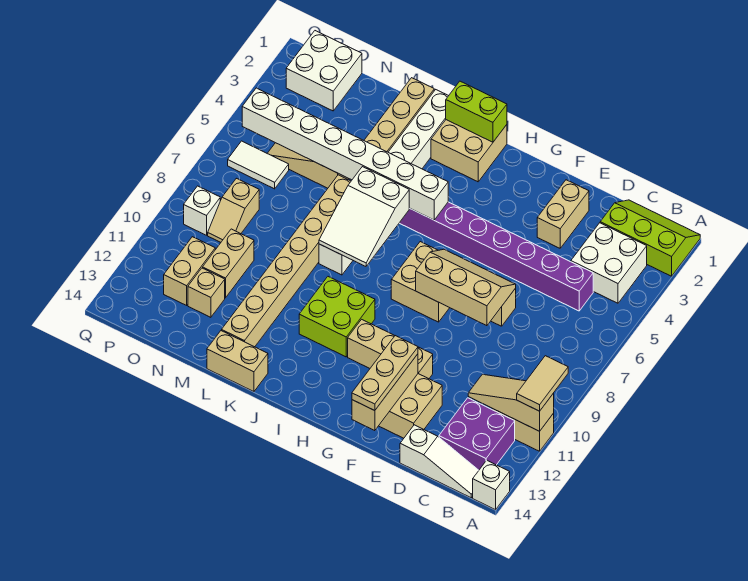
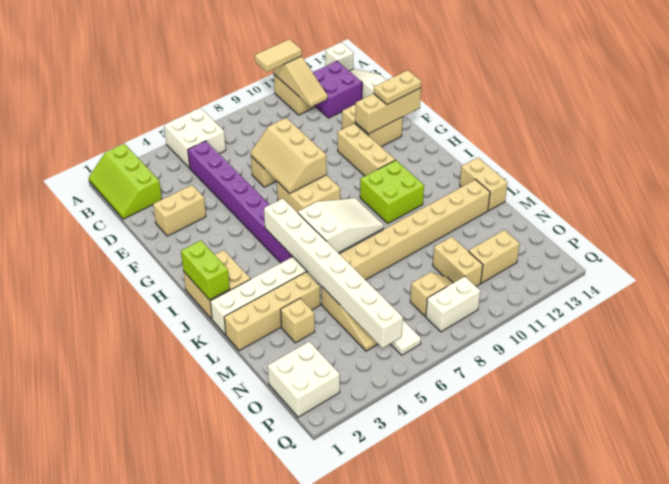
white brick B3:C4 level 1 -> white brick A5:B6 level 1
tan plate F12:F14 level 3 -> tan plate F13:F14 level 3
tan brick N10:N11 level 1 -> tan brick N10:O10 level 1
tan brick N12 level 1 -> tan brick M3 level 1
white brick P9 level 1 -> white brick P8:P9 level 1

---

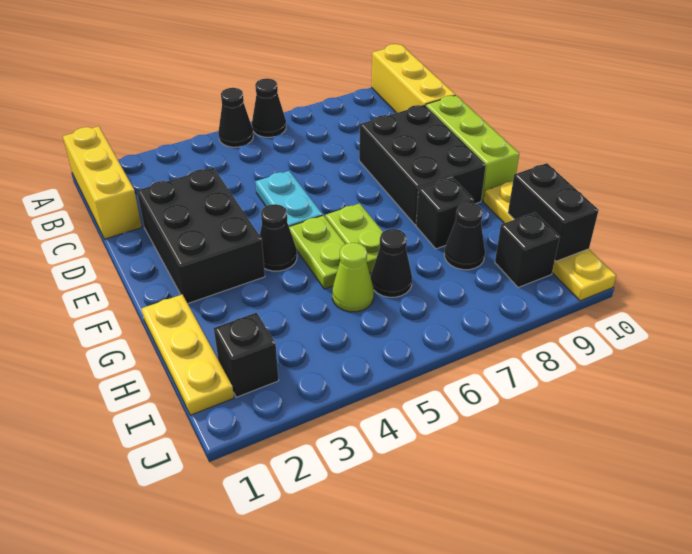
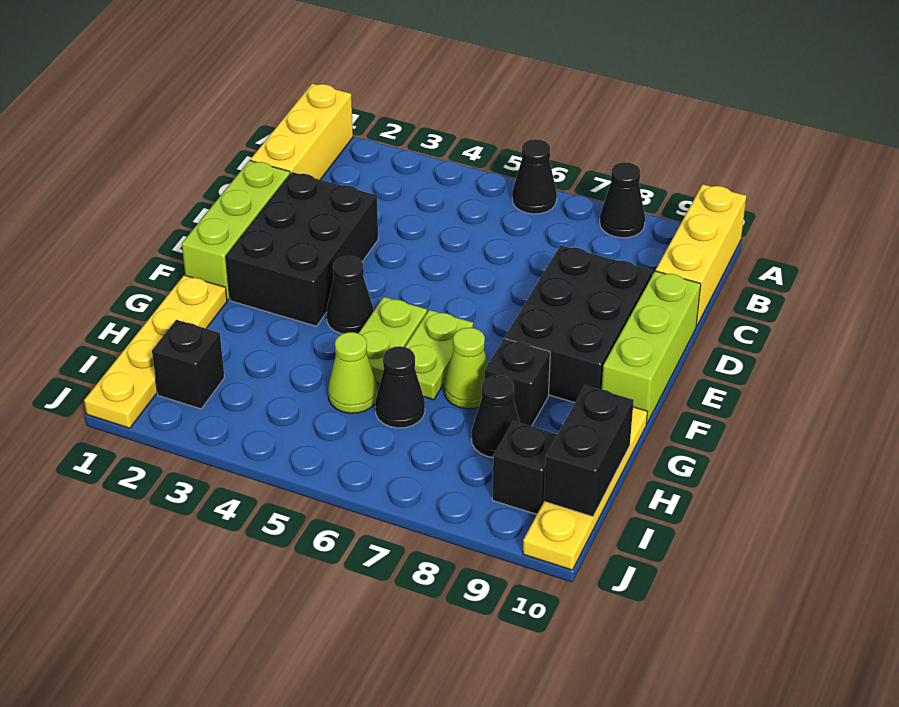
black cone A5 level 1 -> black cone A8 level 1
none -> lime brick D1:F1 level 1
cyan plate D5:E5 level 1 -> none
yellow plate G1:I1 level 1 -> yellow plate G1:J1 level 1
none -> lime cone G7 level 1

-- WORK INSTRUCTION --
Everything in the material above from the line that has "tan brick N12 level 1 -> tan brick M3 level 1" through the line that has "white brick P9" must be duplicated exactly, with no other lines given.

-- ANSWER SPACE --
tan brick N12 level 1 -> tan brick M3 level 1
white brick P9 level 1 -> white brick P8:P9 level 1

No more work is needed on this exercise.